Provided information:

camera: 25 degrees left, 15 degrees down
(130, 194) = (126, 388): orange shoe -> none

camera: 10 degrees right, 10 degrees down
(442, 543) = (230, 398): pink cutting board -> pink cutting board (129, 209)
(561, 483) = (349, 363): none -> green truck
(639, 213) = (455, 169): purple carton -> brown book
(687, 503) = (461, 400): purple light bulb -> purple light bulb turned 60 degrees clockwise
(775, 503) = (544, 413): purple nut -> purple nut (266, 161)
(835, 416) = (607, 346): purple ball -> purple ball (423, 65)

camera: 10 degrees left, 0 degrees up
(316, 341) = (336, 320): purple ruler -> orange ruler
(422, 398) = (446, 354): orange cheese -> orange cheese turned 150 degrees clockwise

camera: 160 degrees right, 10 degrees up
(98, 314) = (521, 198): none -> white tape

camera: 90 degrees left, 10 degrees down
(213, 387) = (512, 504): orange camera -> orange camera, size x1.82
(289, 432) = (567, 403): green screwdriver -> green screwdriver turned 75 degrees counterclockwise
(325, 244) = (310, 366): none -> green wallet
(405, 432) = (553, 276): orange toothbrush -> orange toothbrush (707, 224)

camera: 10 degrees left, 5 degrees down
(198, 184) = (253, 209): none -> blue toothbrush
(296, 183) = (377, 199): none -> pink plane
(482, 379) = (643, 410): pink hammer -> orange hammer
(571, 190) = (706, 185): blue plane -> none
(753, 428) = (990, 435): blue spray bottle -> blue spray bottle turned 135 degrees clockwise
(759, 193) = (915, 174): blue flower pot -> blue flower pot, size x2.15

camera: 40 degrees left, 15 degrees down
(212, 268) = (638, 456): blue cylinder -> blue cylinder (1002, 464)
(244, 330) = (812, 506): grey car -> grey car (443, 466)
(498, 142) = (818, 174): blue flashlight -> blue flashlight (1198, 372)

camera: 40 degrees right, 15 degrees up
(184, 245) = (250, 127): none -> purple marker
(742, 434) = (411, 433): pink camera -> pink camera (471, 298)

Task details: Scan the listing for the word "orange". Copy every line in which it appears.

Answer to this task:
(130, 194) = (126, 388): orange shoe -> none
(316, 341) = (336, 320): purple ruler -> orange ruler
(422, 398) = (446, 354): orange cheese -> orange cheese turned 150 degrees clockwise
(213, 387) = (512, 504): orange camera -> orange camera, size x1.82
(405, 432) = (553, 276): orange toothbrush -> orange toothbrush (707, 224)
(482, 379) = (643, 410): pink hammer -> orange hammer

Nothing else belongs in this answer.